** Activity **
Going from the line that contains "(131, 480) = (502, 73): pink" to the last line of the material below, repeat every line exactly.

** Data extract **
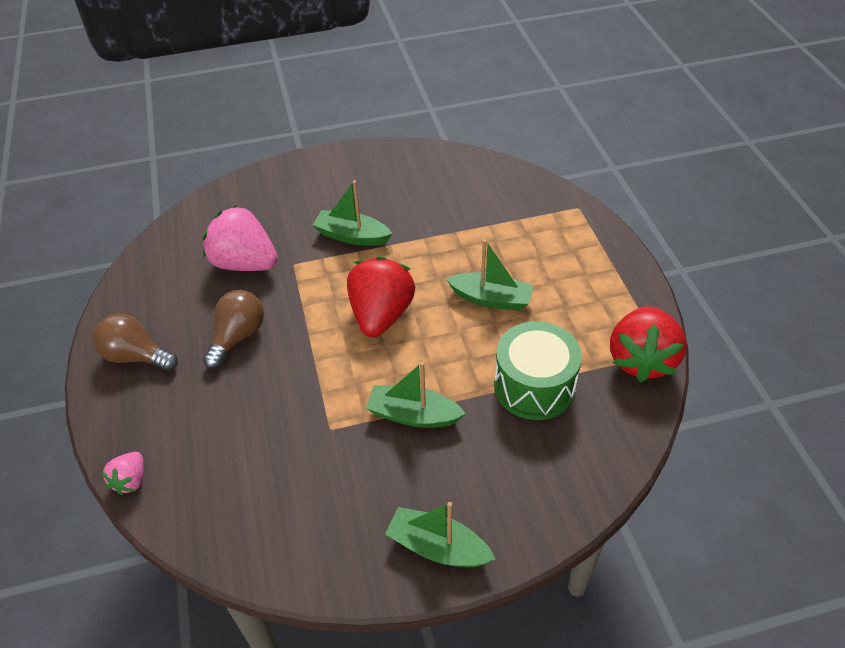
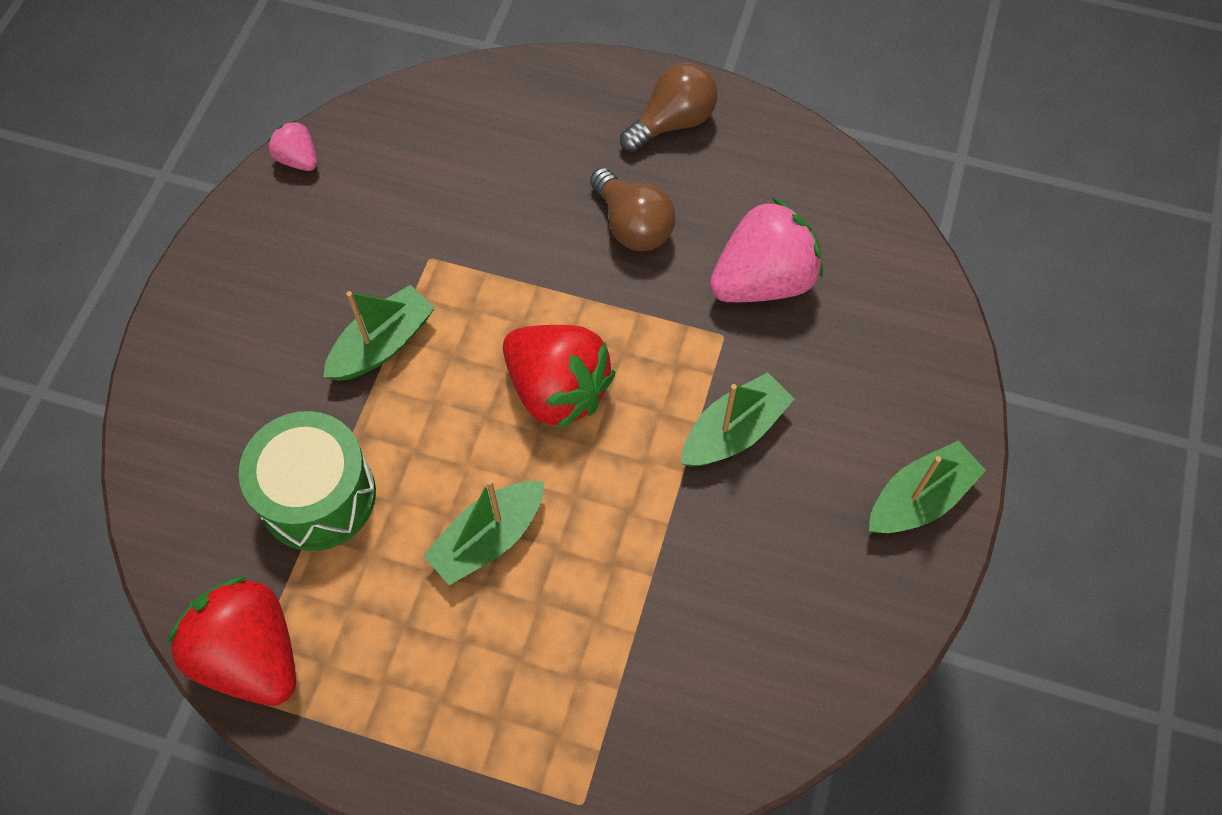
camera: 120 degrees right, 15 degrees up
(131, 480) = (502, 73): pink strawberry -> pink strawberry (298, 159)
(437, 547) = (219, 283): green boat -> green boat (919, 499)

** Result below **
(131, 480) = (502, 73): pink strawberry -> pink strawberry (298, 159)
(437, 547) = (219, 283): green boat -> green boat (919, 499)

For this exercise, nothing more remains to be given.